--- WHAT YOU SHOULD DO ---
Some lines in the material below hold the word "yellow". Copy all of them.

--- MATERIAL PROVIDED ---
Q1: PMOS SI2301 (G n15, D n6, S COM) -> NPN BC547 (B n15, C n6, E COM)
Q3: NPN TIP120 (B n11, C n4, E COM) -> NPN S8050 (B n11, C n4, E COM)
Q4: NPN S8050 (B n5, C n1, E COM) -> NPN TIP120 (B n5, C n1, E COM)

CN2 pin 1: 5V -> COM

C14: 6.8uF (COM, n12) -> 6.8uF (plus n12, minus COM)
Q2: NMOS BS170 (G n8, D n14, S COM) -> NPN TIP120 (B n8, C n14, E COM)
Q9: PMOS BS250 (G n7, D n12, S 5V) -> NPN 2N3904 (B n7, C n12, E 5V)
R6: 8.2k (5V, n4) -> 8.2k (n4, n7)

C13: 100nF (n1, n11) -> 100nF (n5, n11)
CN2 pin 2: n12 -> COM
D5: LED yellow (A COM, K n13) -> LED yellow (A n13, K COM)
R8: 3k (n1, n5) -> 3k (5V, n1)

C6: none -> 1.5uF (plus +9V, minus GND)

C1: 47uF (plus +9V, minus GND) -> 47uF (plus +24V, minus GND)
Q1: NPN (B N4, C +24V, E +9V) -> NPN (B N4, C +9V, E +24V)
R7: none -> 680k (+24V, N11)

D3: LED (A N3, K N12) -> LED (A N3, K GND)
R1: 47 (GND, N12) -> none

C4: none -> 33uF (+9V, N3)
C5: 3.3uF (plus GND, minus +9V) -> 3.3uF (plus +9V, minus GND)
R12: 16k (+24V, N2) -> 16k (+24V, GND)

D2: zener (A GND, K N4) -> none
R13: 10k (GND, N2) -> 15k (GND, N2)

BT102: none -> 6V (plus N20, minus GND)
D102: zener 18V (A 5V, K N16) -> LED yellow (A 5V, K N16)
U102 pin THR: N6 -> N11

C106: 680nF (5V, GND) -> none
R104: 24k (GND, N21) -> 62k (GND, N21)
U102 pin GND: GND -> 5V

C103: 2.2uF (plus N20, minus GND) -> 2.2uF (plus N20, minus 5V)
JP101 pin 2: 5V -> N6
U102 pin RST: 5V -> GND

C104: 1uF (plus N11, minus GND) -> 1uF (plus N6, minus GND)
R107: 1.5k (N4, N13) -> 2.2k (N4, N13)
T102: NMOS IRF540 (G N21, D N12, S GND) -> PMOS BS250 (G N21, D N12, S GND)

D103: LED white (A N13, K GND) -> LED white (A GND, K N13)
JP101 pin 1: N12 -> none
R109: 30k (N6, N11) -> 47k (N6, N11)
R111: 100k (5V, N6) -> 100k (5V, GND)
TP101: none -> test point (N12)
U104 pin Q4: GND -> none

--- WRITTEN ANSWER ---
D5: LED yellow (A COM, K n13) -> LED yellow (A n13, K COM)
D102: zener 18V (A 5V, K N16) -> LED yellow (A 5V, K N16)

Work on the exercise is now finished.